• **Exercise**
Within the listing below, give again exactly the lines between the one containing "Q102: NPN BC337" and the one containing "R111: 100k (5V, SDA) -> 15k (5V, SDA)", inclusive, pictures left aside.

• **Data shown**
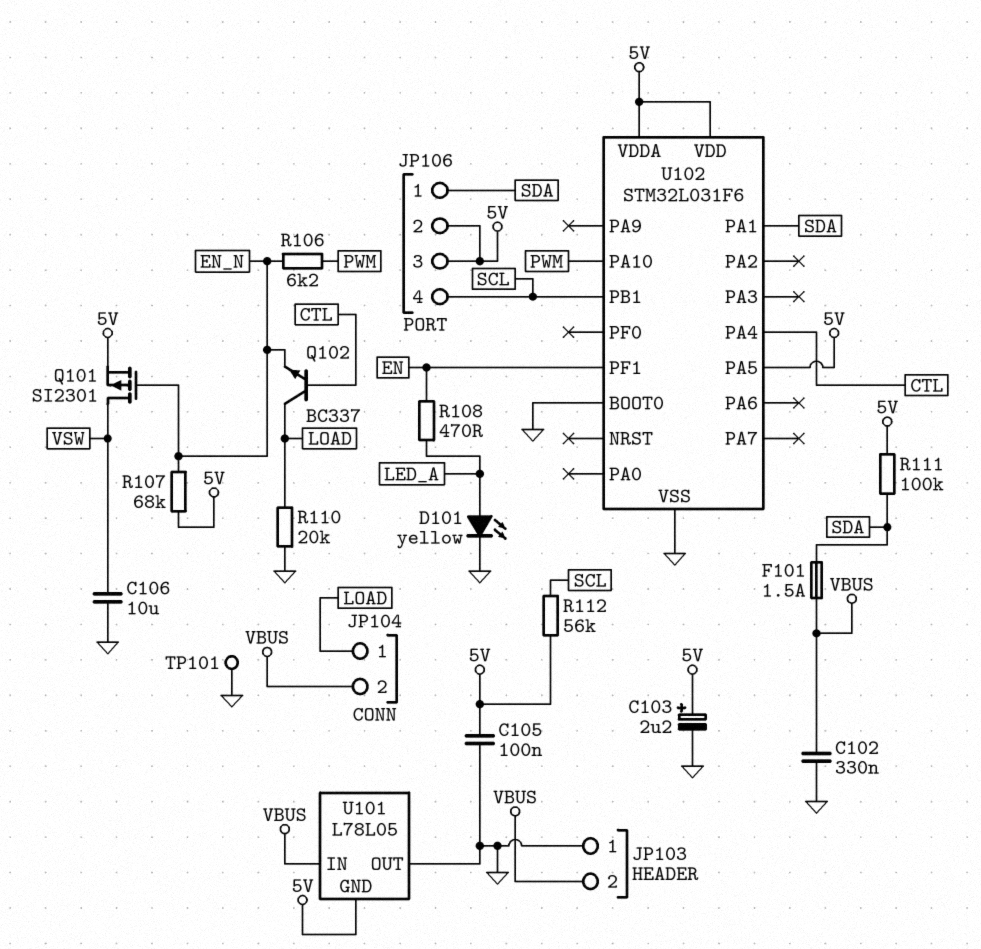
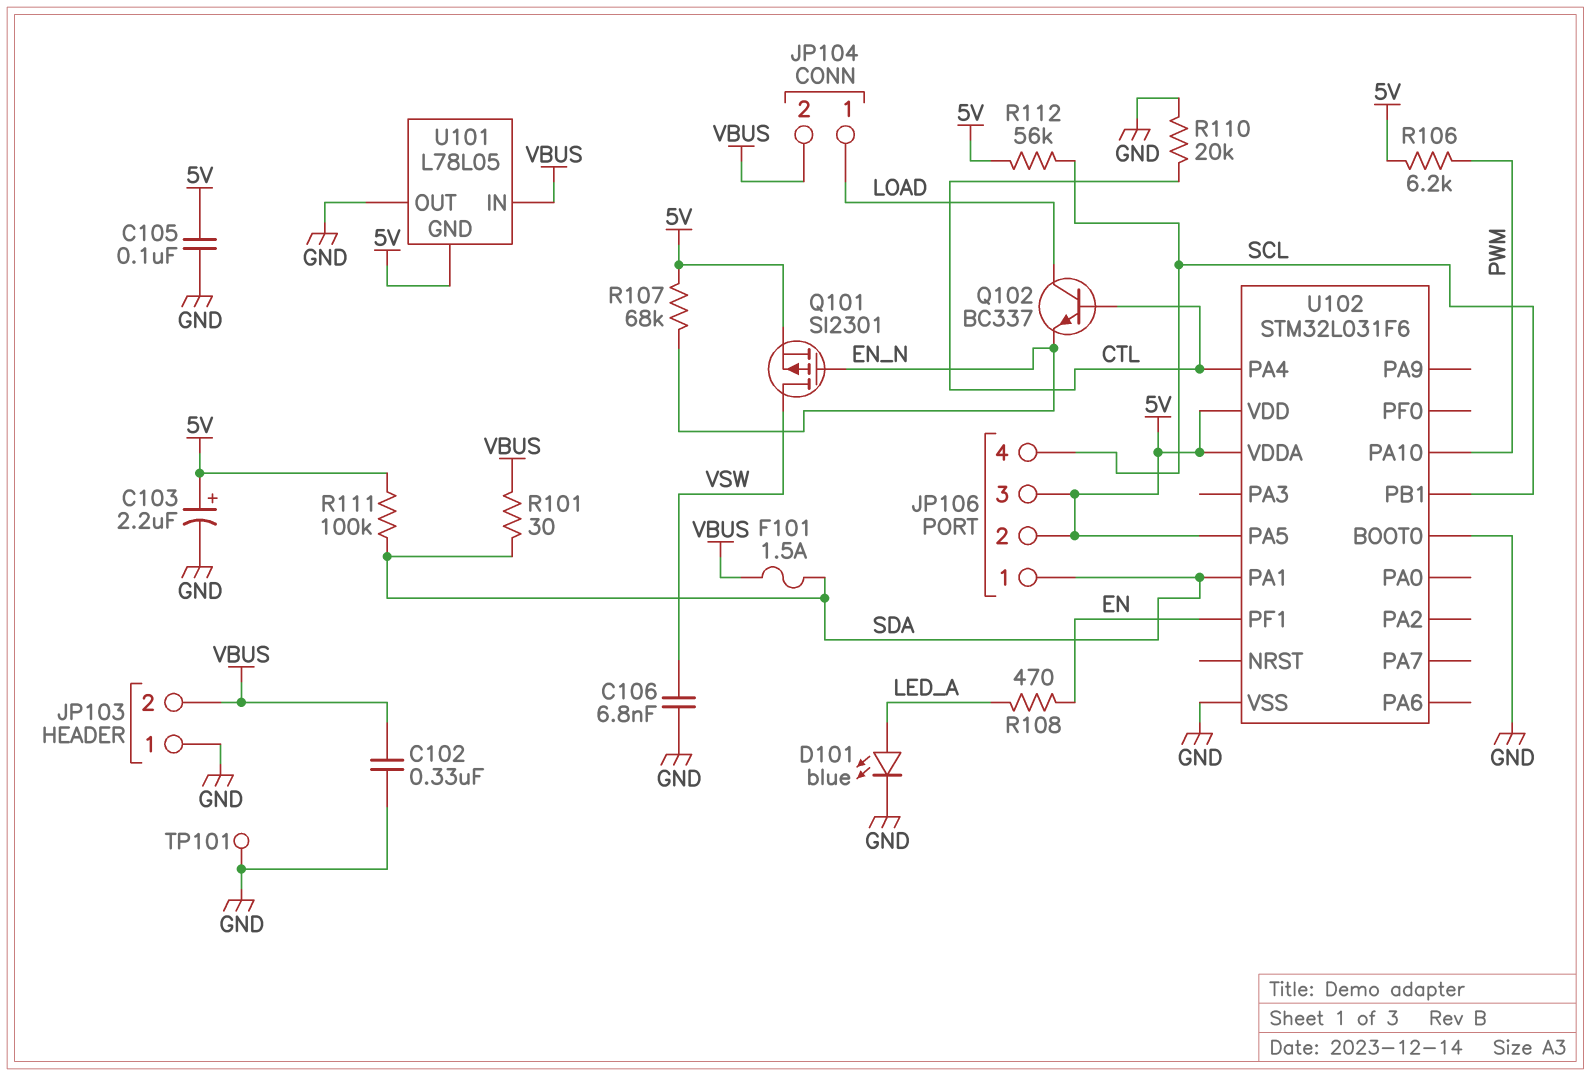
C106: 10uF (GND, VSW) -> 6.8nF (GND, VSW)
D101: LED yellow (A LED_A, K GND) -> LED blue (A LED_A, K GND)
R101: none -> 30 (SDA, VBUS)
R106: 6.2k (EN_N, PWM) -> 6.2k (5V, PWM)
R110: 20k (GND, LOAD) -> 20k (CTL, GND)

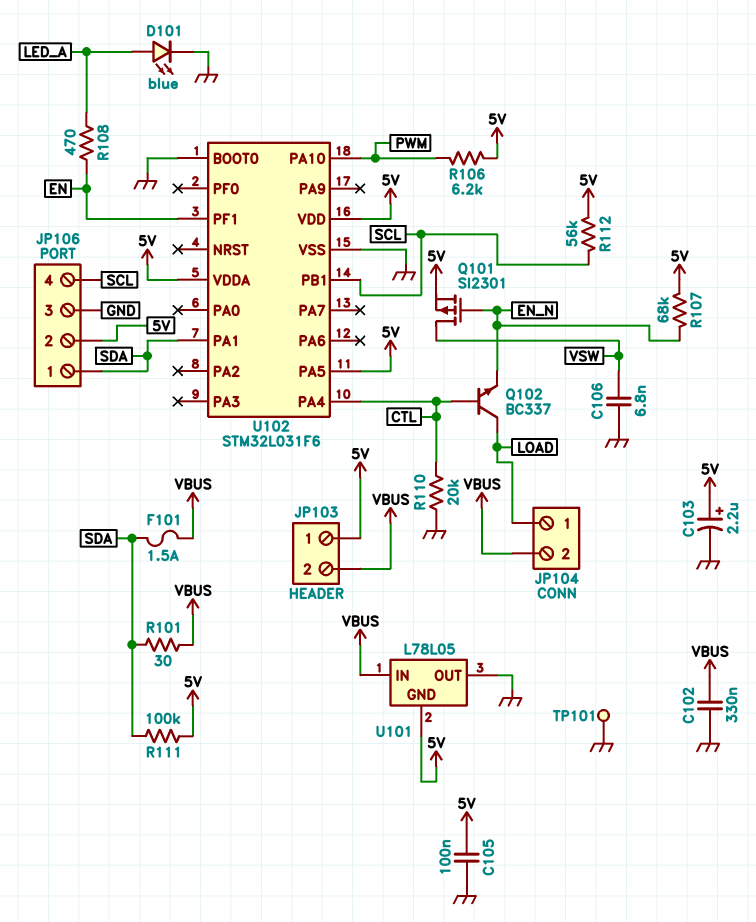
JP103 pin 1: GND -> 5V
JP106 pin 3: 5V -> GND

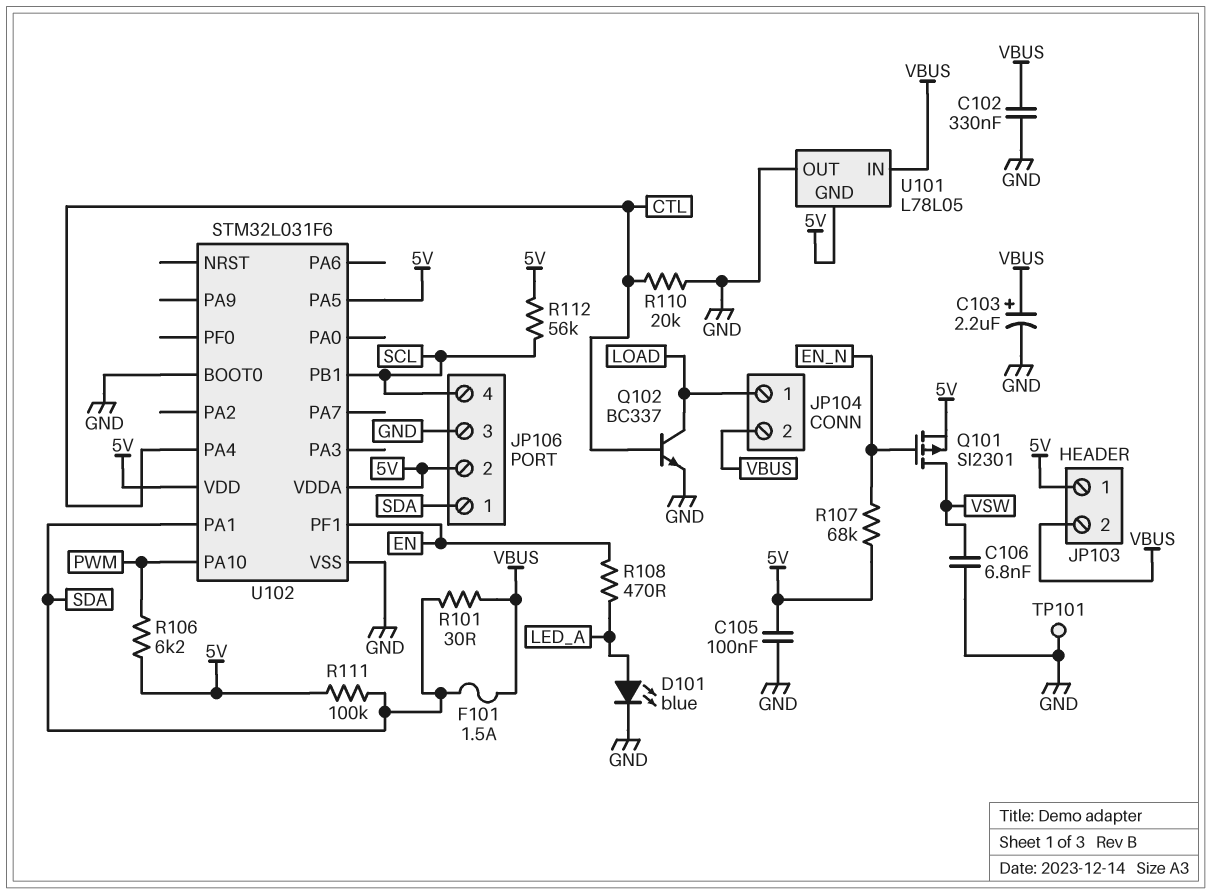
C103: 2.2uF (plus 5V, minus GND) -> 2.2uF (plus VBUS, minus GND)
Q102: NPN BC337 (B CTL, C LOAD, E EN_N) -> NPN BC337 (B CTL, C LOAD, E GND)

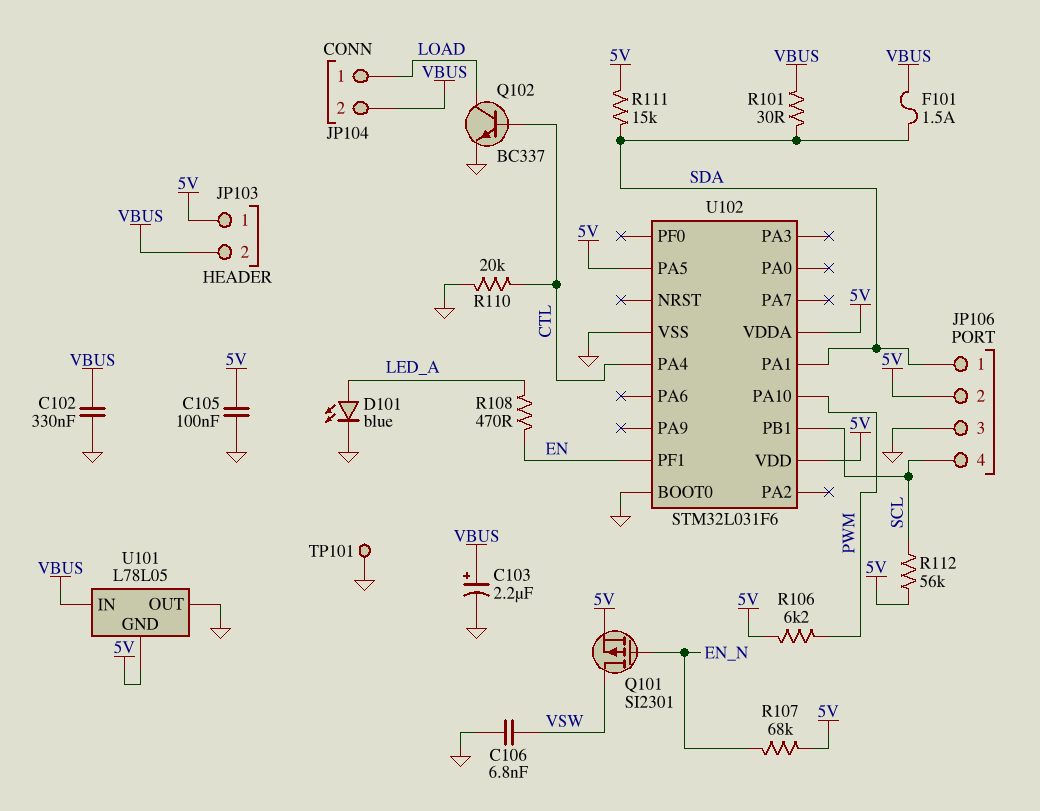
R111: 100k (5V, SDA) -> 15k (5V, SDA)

---

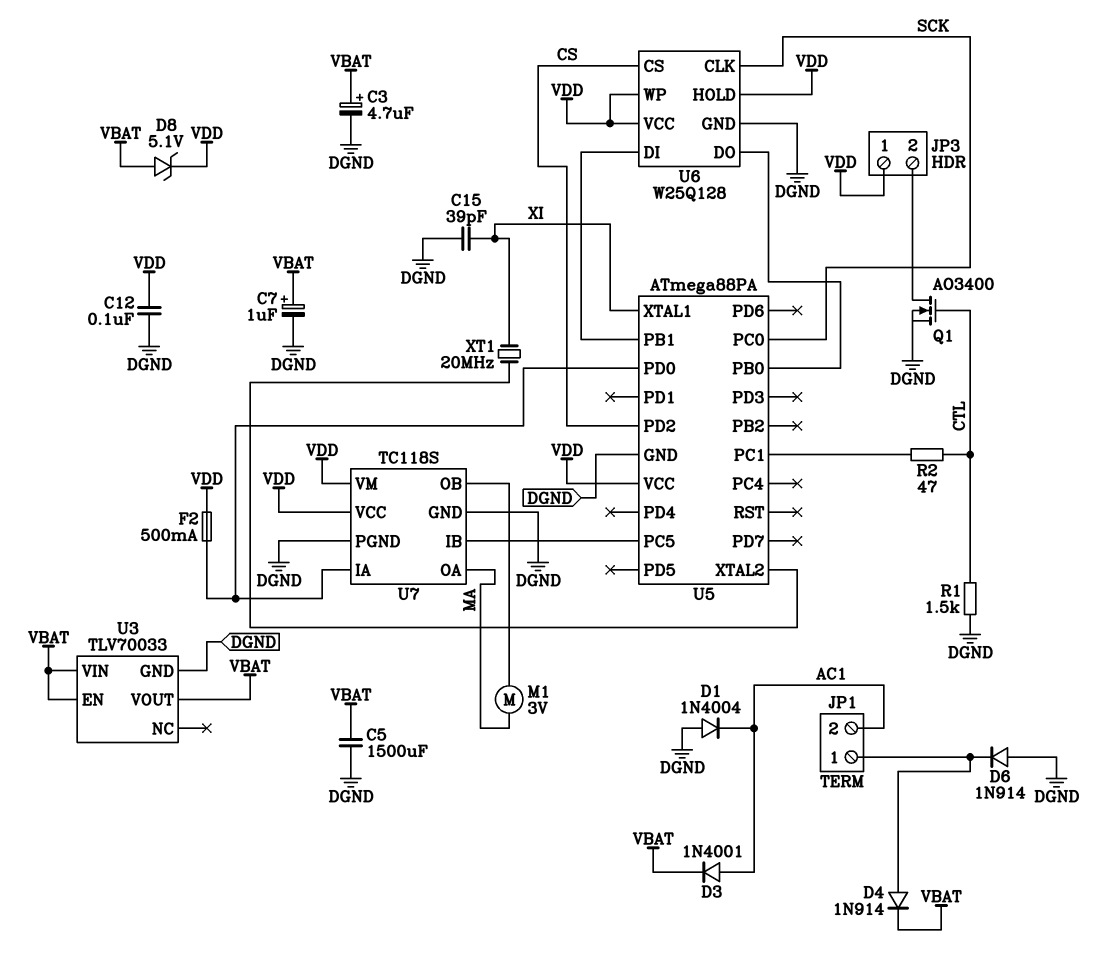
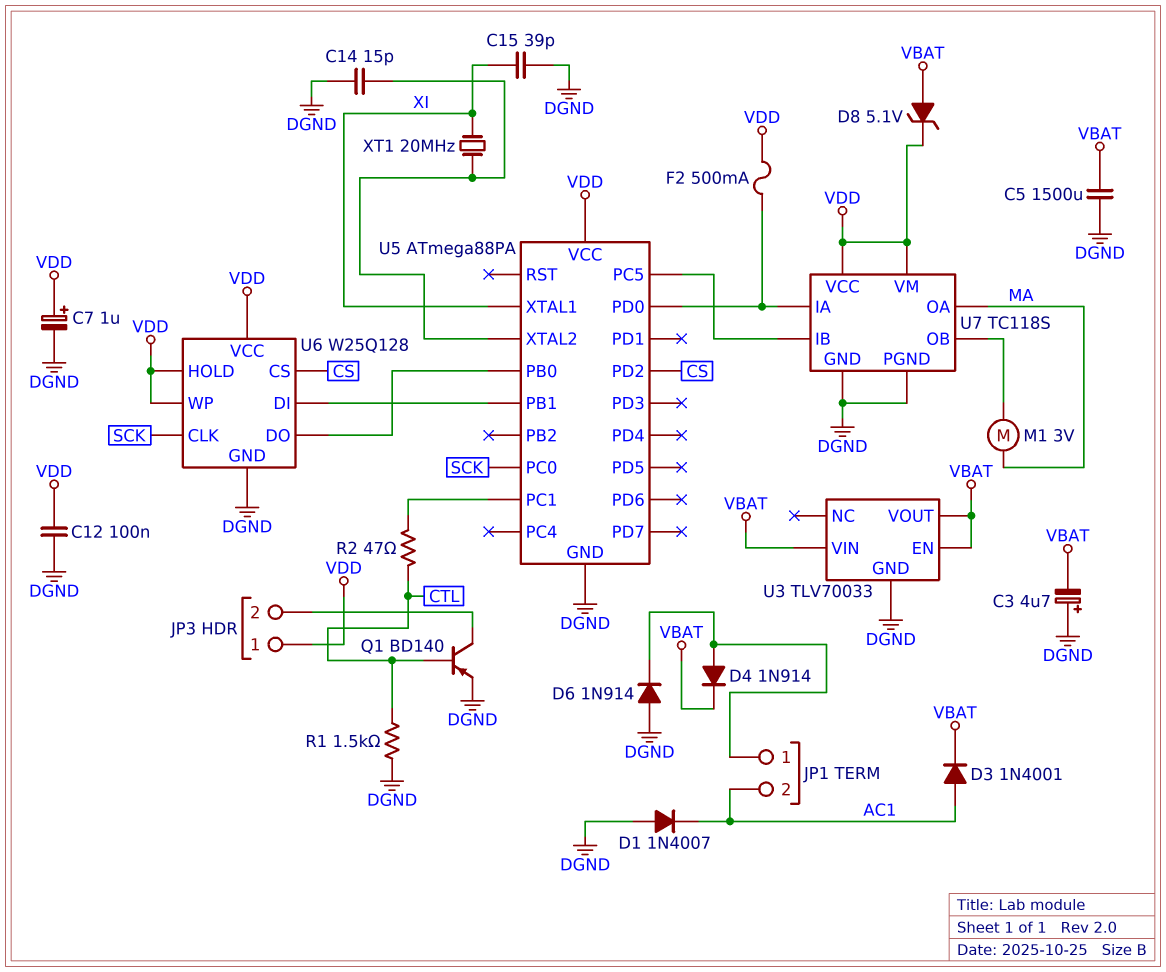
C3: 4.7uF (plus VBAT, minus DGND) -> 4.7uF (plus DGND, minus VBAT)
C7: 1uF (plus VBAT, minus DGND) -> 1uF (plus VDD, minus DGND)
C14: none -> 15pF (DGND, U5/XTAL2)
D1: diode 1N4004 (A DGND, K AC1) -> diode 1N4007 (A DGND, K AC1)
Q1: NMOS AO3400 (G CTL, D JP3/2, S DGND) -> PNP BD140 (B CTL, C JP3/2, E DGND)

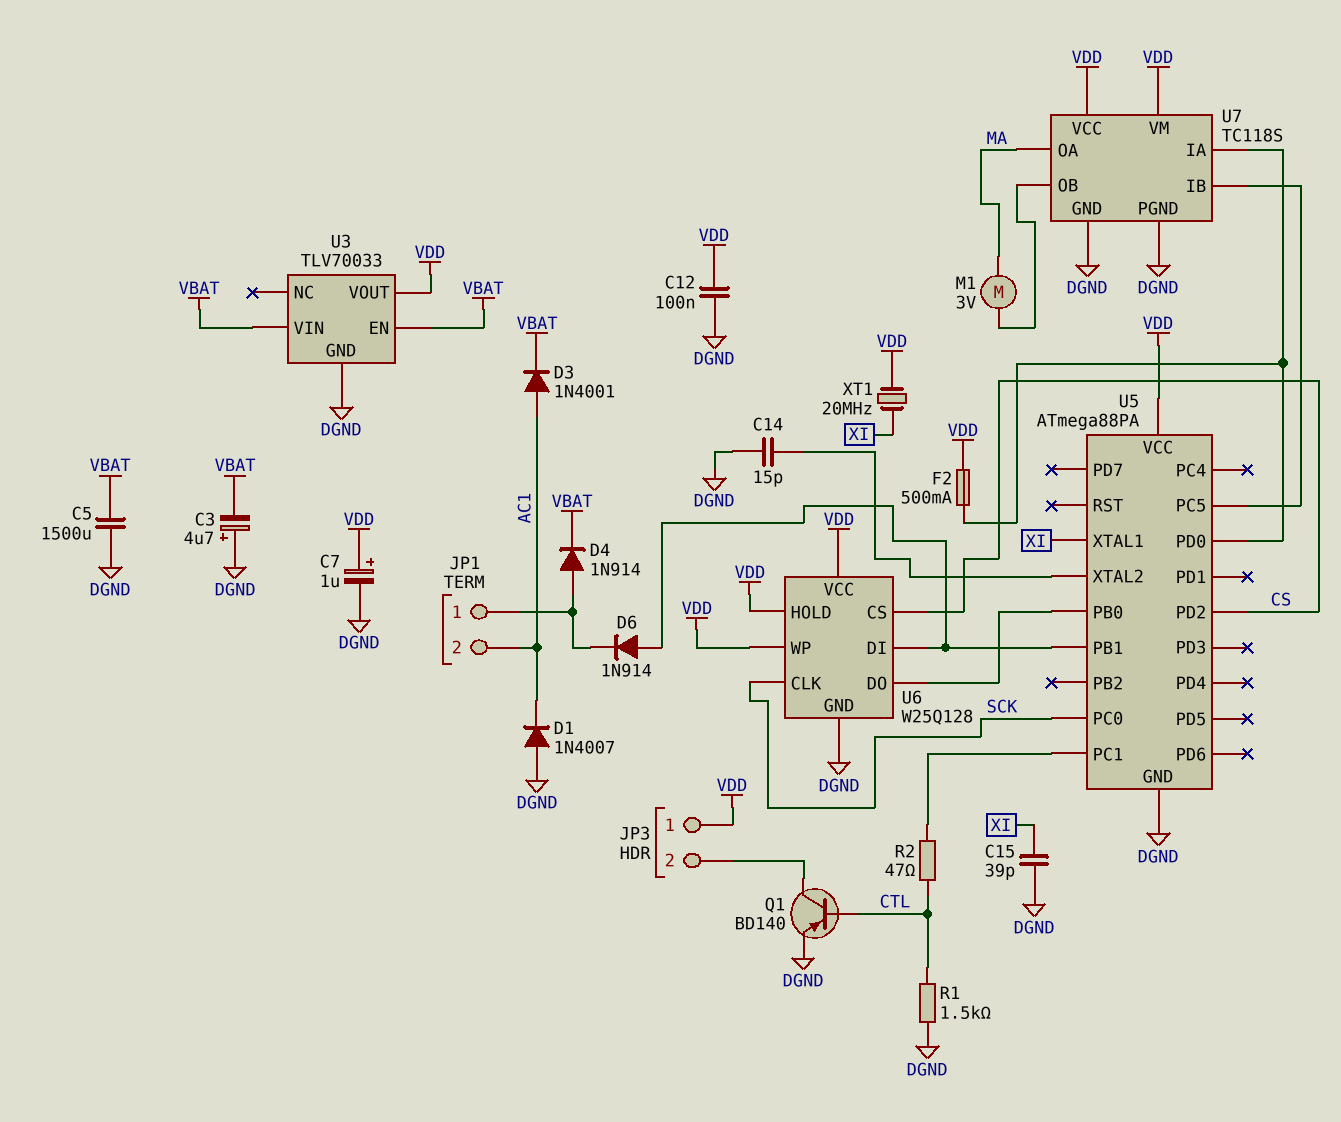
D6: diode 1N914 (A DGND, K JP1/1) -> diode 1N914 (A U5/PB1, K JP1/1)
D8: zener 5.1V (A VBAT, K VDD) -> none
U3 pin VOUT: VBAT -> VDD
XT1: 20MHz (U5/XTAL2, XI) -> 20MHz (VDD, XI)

• **Finished task**
Q102: NPN BC337 (B CTL, C LOAD, E EN_N) -> NPN BC337 (B CTL, C LOAD, E GND)

R111: 100k (5V, SDA) -> 15k (5V, SDA)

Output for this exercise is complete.